▶ **Record set**

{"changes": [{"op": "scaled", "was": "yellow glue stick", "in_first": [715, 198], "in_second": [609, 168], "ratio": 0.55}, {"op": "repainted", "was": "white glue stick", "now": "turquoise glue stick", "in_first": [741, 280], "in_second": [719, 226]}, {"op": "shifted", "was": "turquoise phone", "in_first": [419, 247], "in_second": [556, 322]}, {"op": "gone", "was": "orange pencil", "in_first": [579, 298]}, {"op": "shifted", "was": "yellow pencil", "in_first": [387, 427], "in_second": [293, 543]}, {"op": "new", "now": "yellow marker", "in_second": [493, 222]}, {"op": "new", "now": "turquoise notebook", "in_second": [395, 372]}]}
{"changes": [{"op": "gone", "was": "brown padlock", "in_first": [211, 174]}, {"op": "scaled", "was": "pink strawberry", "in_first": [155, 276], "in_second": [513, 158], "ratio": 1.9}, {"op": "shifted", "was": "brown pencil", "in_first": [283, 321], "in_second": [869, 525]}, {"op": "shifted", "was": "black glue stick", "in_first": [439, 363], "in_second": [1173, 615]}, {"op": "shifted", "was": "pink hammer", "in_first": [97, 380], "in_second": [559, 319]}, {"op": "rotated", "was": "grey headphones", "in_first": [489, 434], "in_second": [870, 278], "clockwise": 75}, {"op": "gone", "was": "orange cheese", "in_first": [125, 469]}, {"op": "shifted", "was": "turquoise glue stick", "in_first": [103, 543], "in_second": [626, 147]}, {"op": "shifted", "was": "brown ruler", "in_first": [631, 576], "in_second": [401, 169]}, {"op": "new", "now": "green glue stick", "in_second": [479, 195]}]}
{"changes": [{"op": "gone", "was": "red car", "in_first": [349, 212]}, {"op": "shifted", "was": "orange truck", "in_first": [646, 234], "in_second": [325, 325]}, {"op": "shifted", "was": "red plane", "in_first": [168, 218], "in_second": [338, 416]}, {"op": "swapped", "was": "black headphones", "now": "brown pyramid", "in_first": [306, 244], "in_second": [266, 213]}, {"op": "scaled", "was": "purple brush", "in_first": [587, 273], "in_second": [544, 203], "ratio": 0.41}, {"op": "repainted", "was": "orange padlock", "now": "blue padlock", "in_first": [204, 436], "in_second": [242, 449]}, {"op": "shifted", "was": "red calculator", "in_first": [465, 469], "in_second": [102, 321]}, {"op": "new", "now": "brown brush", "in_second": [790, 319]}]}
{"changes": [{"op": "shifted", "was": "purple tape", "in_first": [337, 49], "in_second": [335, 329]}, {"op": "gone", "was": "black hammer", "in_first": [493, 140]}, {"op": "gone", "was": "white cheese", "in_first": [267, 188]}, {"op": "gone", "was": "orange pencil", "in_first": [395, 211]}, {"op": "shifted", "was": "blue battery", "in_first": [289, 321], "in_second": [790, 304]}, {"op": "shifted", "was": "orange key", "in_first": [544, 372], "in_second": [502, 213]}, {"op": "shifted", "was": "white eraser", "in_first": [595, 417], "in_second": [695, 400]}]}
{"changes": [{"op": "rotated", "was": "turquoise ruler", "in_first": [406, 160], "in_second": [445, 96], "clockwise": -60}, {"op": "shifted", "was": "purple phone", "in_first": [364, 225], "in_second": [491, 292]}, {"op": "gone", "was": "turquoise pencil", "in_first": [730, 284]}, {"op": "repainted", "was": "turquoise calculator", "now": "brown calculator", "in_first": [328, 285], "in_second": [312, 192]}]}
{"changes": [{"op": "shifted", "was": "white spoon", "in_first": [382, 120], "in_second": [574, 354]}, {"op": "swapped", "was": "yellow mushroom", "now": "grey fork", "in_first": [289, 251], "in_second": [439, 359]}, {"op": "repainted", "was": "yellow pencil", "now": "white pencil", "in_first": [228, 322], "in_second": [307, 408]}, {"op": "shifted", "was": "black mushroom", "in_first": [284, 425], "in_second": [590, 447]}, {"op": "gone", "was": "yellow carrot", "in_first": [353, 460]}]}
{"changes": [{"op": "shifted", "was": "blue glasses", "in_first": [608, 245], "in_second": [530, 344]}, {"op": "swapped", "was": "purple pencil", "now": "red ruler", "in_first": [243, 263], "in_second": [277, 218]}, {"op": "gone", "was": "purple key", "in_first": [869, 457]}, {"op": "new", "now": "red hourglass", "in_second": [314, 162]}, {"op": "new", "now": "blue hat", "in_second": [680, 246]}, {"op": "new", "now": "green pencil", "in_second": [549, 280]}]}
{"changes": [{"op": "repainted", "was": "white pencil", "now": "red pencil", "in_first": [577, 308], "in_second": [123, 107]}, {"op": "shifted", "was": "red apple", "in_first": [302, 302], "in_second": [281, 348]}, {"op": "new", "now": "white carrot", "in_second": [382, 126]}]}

▶ **Problem to solve**
For this exercise, retype the complete listing exactly.

▶ **Answer area**
{"changes": [{"op": "scaled", "was": "yellow glue stick", "in_first": [715, 198], "in_second": [609, 168], "ratio": 0.55}, {"op": "repainted", "was": "white glue stick", "now": "turquoise glue stick", "in_first": [741, 280], "in_second": [719, 226]}, {"op": "shifted", "was": "turquoise phone", "in_first": [419, 247], "in_second": [556, 322]}, {"op": "gone", "was": "orange pencil", "in_first": [579, 298]}, {"op": "shifted", "was": "yellow pencil", "in_first": [387, 427], "in_second": [293, 543]}, {"op": "new", "now": "yellow marker", "in_second": [493, 222]}, {"op": "new", "now": "turquoise notebook", "in_second": [395, 372]}]}
{"changes": [{"op": "gone", "was": "brown padlock", "in_first": [211, 174]}, {"op": "scaled", "was": "pink strawberry", "in_first": [155, 276], "in_second": [513, 158], "ratio": 1.9}, {"op": "shifted", "was": "brown pencil", "in_first": [283, 321], "in_second": [869, 525]}, {"op": "shifted", "was": "black glue stick", "in_first": [439, 363], "in_second": [1173, 615]}, {"op": "shifted", "was": "pink hammer", "in_first": [97, 380], "in_second": [559, 319]}, {"op": "rotated", "was": "grey headphones", "in_first": [489, 434], "in_second": [870, 278], "clockwise": 75}, {"op": "gone", "was": "orange cheese", "in_first": [125, 469]}, {"op": "shifted", "was": "turquoise glue stick", "in_first": [103, 543], "in_second": [626, 147]}, {"op": "shifted", "was": "brown ruler", "in_first": [631, 576], "in_second": [401, 169]}, {"op": "new", "now": "green glue stick", "in_second": [479, 195]}]}
{"changes": [{"op": "gone", "was": "red car", "in_first": [349, 212]}, {"op": "shifted", "was": "orange truck", "in_first": [646, 234], "in_second": [325, 325]}, {"op": "shifted", "was": "red plane", "in_first": [168, 218], "in_second": [338, 416]}, {"op": "swapped", "was": "black headphones", "now": "brown pyramid", "in_first": [306, 244], "in_second": [266, 213]}, {"op": "scaled", "was": "purple brush", "in_first": [587, 273], "in_second": [544, 203], "ratio": 0.41}, {"op": "repainted", "was": "orange padlock", "now": "blue padlock", "in_first": [204, 436], "in_second": [242, 449]}, {"op": "shifted", "was": "red calculator", "in_first": [465, 469], "in_second": [102, 321]}, {"op": "new", "now": "brown brush", "in_second": [790, 319]}]}
{"changes": [{"op": "shifted", "was": "purple tape", "in_first": [337, 49], "in_second": [335, 329]}, {"op": "gone", "was": "black hammer", "in_first": [493, 140]}, {"op": "gone", "was": "white cheese", "in_first": [267, 188]}, {"op": "gone", "was": "orange pencil", "in_first": [395, 211]}, {"op": "shifted", "was": "blue battery", "in_first": [289, 321], "in_second": [790, 304]}, {"op": "shifted", "was": "orange key", "in_first": [544, 372], "in_second": [502, 213]}, {"op": "shifted", "was": "white eraser", "in_first": [595, 417], "in_second": [695, 400]}]}
{"changes": [{"op": "rotated", "was": "turquoise ruler", "in_first": [406, 160], "in_second": [445, 96], "clockwise": -60}, {"op": "shifted", "was": "purple phone", "in_first": [364, 225], "in_second": [491, 292]}, {"op": "gone", "was": "turquoise pencil", "in_first": [730, 284]}, {"op": "repainted", "was": "turquoise calculator", "now": "brown calculator", "in_first": [328, 285], "in_second": [312, 192]}]}
{"changes": [{"op": "shifted", "was": "white spoon", "in_first": [382, 120], "in_second": [574, 354]}, {"op": "swapped", "was": "yellow mushroom", "now": "grey fork", "in_first": [289, 251], "in_second": [439, 359]}, {"op": "repainted", "was": "yellow pencil", "now": "white pencil", "in_first": [228, 322], "in_second": [307, 408]}, {"op": "shifted", "was": "black mushroom", "in_first": [284, 425], "in_second": [590, 447]}, {"op": "gone", "was": "yellow carrot", "in_first": [353, 460]}]}
{"changes": [{"op": "shifted", "was": "blue glasses", "in_first": [608, 245], "in_second": [530, 344]}, {"op": "swapped", "was": "purple pencil", "now": "red ruler", "in_first": [243, 263], "in_second": [277, 218]}, {"op": "gone", "was": "purple key", "in_first": [869, 457]}, {"op": "new", "now": "red hourglass", "in_second": [314, 162]}, {"op": "new", "now": "blue hat", "in_second": [680, 246]}, {"op": "new", "now": "green pencil", "in_second": [549, 280]}]}
{"changes": [{"op": "repainted", "was": "white pencil", "now": "red pencil", "in_first": [577, 308], "in_second": [123, 107]}, {"op": "shifted", "was": "red apple", "in_first": [302, 302], "in_second": [281, 348]}, {"op": "new", "now": "white carrot", "in_second": [382, 126]}]}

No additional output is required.